EXERCISE INPUT —
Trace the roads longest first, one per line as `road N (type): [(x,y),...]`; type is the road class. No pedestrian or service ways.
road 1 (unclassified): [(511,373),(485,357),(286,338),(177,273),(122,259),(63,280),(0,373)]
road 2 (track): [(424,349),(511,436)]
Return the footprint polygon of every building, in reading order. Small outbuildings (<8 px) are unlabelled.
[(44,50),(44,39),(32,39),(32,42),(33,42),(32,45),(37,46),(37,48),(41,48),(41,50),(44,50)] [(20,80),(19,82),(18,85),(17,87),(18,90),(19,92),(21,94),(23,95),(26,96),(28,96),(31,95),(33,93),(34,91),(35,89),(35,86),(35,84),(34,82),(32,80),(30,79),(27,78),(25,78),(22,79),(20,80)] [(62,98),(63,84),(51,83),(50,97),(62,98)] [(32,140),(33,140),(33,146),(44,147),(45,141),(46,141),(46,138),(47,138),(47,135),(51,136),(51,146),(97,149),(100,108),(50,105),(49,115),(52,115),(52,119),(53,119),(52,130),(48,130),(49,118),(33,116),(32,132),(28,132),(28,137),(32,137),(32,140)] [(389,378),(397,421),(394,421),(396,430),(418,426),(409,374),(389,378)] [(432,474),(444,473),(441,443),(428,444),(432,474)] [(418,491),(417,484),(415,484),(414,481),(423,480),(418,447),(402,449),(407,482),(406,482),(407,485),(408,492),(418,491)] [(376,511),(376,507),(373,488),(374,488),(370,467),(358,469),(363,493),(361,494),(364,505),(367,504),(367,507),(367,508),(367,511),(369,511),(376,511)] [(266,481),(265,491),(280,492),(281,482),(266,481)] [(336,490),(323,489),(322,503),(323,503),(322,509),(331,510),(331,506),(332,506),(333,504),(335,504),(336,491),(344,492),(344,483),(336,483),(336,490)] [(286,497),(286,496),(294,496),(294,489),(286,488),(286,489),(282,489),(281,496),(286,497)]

SHORT PROBLEM — Rewrite all of the entries above with "footprint polygon" replaced by "outline polygon", keeping every other character unchanged.

WRITTEN ANSWER —
Trace the roads longest first, one per line as `road N (type): [(x,y),...]`; type is the road class. No pedestrian or service ways.
road 1 (unclassified): [(511,373),(485,357),(286,338),(177,273),(122,259),(63,280),(0,373)]
road 2 (track): [(424,349),(511,436)]
Return the outline polygon of every building, in reading order. Small outbuildings (<8 px) are unlabelled.
[(44,50),(44,39),(32,39),(32,42),(33,42),(32,45),(37,46),(37,48),(41,48),(41,50),(44,50)] [(20,80),(19,82),(18,85),(17,87),(18,90),(19,92),(21,94),(23,95),(26,96),(28,96),(31,95),(33,93),(34,91),(35,89),(35,86),(35,84),(34,82),(32,80),(30,79),(27,78),(25,78),(22,79),(20,80)] [(62,98),(63,84),(51,83),(50,97),(62,98)] [(32,140),(33,140),(33,146),(44,147),(45,141),(46,141),(46,138),(47,138),(47,135),(51,136),(51,146),(97,149),(100,108),(50,105),(49,115),(52,115),(52,119),(53,119),(52,130),(48,130),(49,118),(33,116),(32,132),(28,132),(28,137),(32,137),(32,140)] [(389,378),(397,421),(394,421),(396,430),(418,426),(409,374),(389,378)] [(432,474),(444,473),(441,443),(428,444),(432,474)] [(418,491),(417,484),(415,484),(414,481),(423,480),(418,447),(402,449),(407,482),(406,482),(407,485),(408,492),(418,491)] [(376,511),(376,507),(373,488),(374,488),(370,467),(358,469),(363,493),(361,494),(364,505),(367,504),(367,507),(367,508),(367,511),(369,511),(376,511)] [(266,481),(265,491),(280,492),(281,482),(266,481)] [(336,490),(323,489),(322,503),(323,503),(322,509),(331,510),(331,506),(332,506),(333,504),(335,504),(336,491),(344,492),(344,483),(336,483),(336,490)] [(286,497),(286,496),(294,496),(294,489),(286,488),(286,489),(282,489),(281,496),(286,497)]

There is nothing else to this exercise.